• [Task prompt]
Please reproduce all of the data below, line for line, with nothing altered.

Items from a data source
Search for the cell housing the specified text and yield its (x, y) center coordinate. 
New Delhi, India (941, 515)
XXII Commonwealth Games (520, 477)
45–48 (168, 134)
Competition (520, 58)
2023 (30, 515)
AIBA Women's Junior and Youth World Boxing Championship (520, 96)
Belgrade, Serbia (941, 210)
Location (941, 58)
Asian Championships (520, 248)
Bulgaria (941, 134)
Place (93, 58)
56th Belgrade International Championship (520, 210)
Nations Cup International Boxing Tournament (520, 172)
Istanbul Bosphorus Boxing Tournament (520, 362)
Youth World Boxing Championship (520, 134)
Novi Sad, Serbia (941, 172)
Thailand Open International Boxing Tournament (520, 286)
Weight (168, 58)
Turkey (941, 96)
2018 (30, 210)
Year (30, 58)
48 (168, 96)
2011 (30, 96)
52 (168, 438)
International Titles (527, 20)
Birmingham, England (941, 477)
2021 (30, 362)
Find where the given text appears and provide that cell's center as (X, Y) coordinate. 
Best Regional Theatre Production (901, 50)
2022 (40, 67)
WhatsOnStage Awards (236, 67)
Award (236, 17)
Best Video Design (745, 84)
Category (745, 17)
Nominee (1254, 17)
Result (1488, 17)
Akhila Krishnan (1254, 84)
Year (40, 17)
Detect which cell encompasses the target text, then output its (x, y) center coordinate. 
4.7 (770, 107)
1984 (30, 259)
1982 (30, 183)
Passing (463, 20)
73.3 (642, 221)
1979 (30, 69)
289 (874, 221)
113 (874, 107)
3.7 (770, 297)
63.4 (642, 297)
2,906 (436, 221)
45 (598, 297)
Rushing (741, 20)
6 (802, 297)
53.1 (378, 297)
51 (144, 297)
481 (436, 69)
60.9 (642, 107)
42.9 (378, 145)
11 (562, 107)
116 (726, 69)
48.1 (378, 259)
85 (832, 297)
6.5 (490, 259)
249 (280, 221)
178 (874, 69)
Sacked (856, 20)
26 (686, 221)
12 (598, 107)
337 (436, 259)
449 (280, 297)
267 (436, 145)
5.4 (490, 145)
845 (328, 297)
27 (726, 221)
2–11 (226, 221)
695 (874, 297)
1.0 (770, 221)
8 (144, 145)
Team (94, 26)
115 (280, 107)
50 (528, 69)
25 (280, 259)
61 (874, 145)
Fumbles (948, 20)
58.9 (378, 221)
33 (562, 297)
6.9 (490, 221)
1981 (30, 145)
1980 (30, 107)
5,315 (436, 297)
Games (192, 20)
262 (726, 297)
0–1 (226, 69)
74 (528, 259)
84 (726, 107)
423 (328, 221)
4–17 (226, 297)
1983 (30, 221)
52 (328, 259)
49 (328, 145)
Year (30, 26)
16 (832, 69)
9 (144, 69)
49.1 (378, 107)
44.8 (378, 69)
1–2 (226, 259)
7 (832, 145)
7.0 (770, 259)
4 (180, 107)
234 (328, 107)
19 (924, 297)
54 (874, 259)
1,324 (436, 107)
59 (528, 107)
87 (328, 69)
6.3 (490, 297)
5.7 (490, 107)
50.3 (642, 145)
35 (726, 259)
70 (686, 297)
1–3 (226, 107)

• [Final answer]
Search for the cell housing the specified text and yield its (x, y) center coordinate. 
New Delhi, India (941, 515)
XXII Commonwealth Games (520, 477)
45–48 (168, 134)
Competition (520, 58)
2023 (30, 515)
AIBA Women's Junior and Youth World Boxing Championship (520, 96)
Belgrade, Serbia (941, 210)
Location (941, 58)
Asian Championships (520, 248)
Bulgaria (941, 134)
Place (93, 58)
56th Belgrade International Championship (520, 210)
Nations Cup International Boxing Tournament (520, 172)
Istanbul Bosphorus Boxing Tournament (520, 362)
Youth World Boxing Championship (520, 134)
Novi Sad, Serbia (941, 172)
Thailand Open International Boxing Tournament (520, 286)
Weight (168, 58)
Turkey (941, 96)
2018 (30, 210)
Year (30, 58)
48 (168, 96)
2011 (30, 96)
52 (168, 438)
International Titles (527, 20)
Birmingham, England (941, 477)
2021 (30, 362)
Find where the given text appears and provide that cell's center as (X, Y) coordinate. 
Best Regional Theatre Production (901, 50)
2022 (40, 67)
WhatsOnStage Awards (236, 67)
Award (236, 17)
Best Video Design (745, 84)
Category (745, 17)
Nominee (1254, 17)
Result (1488, 17)
Akhila Krishnan (1254, 84)
Year (40, 17)
Detect which cell encompasses the target text, then output its (x, y) center coordinate. 
4.7 (770, 107)
1984 (30, 259)
1982 (30, 183)
Passing (463, 20)
73.3 (642, 221)
1979 (30, 69)
289 (874, 221)
113 (874, 107)
3.7 (770, 297)
63.4 (642, 297)
2,906 (436, 221)
45 (598, 297)
Rushing (741, 20)
6 (802, 297)
53.1 (378, 297)
51 (144, 297)
481 (436, 69)
60.9 (642, 107)
42.9 (378, 145)
11 (562, 107)
116 (726, 69)
48.1 (378, 259)
85 (832, 297)
6.5 (490, 259)
249 (280, 221)
178 (874, 69)
Sacked (856, 20)
26 (686, 221)
12 (598, 107)
337 (436, 259)
449 (280, 297)
267 (436, 145)
5.4 (490, 145)
845 (328, 297)
27 (726, 221)
2–11 (226, 221)
695 (874, 297)
1.0 (770, 221)
8 (144, 145)
Team (94, 26)
115 (280, 107)
50 (528, 69)
25 (280, 259)
61 (874, 145)
Fumbles (948, 20)
58.9 (378, 221)
33 (562, 297)
6.9 (490, 221)
1981 (30, 145)
1980 (30, 107)
5,315 (436, 297)
Games (192, 20)
262 (726, 297)
0–1 (226, 69)
74 (528, 259)
84 (726, 107)
423 (328, 221)
4–17 (226, 297)
1983 (30, 221)
52 (328, 259)
49 (328, 145)
Year (30, 26)
16 (832, 69)
9 (144, 69)
49.1 (378, 107)
44.8 (378, 69)
1–2 (226, 259)
7 (832, 145)
7.0 (770, 259)
4 (180, 107)
234 (328, 107)
19 (924, 297)
54 (874, 259)
1,324 (436, 107)
59 (528, 107)
87 (328, 69)
6.3 (490, 297)
5.7 (490, 107)
50.3 (642, 145)
35 (726, 259)
70 (686, 297)
1–3 (226, 107)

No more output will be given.